ACTIVITY: Images should not appear in the copy, yet every line of the listing below must be printed exactly.

····················

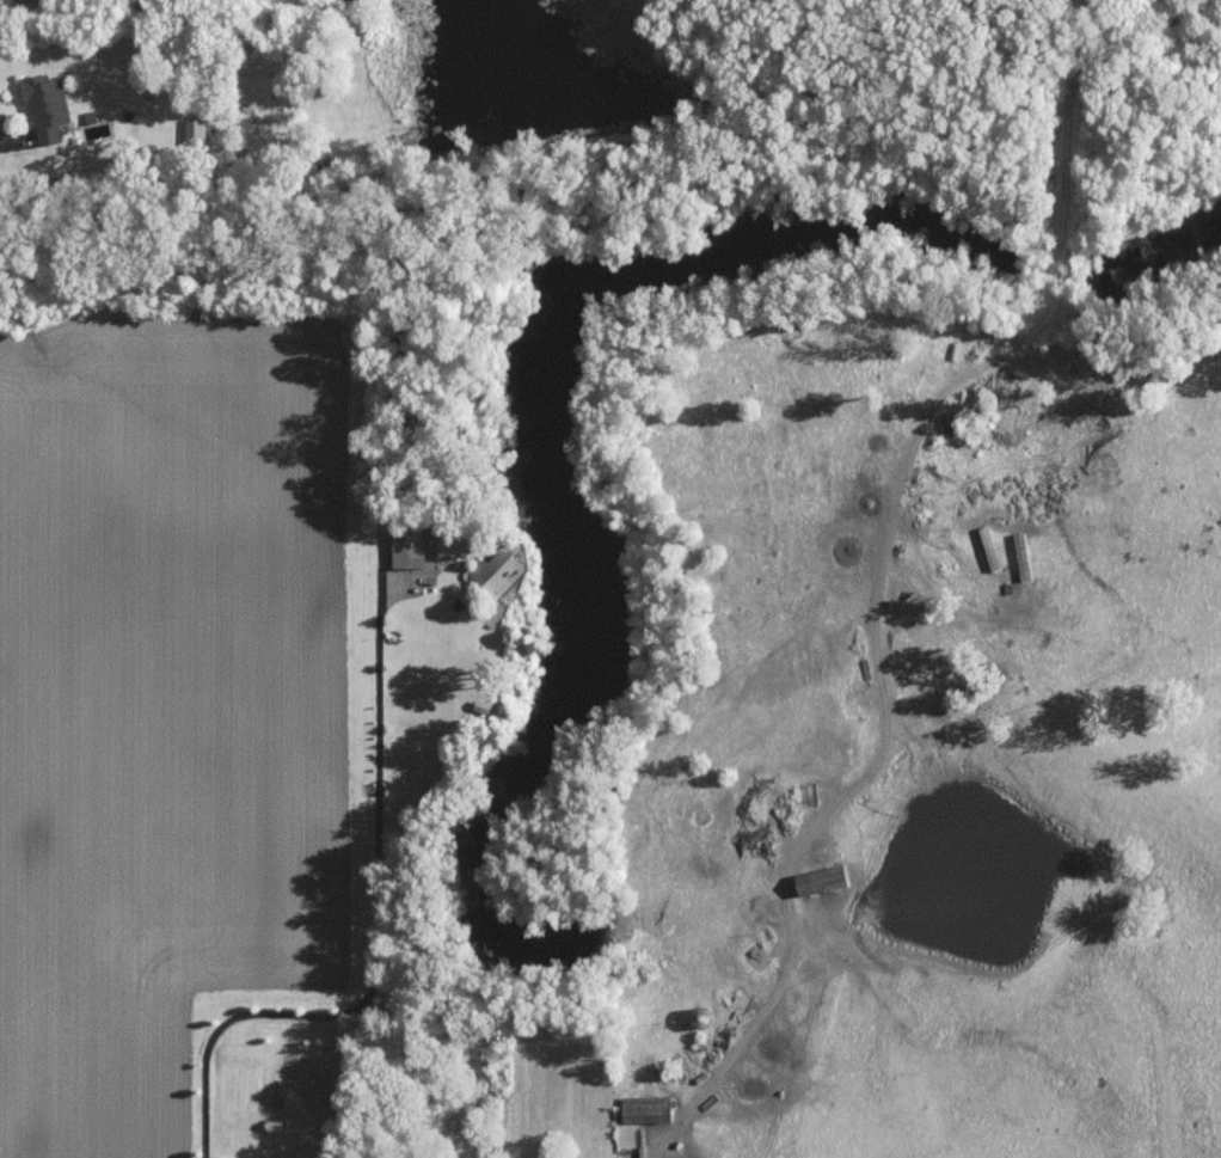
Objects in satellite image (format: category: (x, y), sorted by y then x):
building: (47, 106)
road: (154, 212)
building: (410, 548)
building: (991, 548)
building: (500, 572)
road: (822, 828)
road: (374, 865)
building: (824, 879)
road: (212, 1035)
building: (647, 1108)
road: (198, 1109)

····················

PROBLEM SOLUTION:
Objects in satellite image (format: category: (x, y), sorted by y then x):
building: (47, 106)
road: (154, 212)
building: (410, 548)
building: (991, 548)
building: (500, 572)
road: (822, 828)
road: (374, 865)
building: (824, 879)
road: (212, 1035)
building: (647, 1108)
road: (198, 1109)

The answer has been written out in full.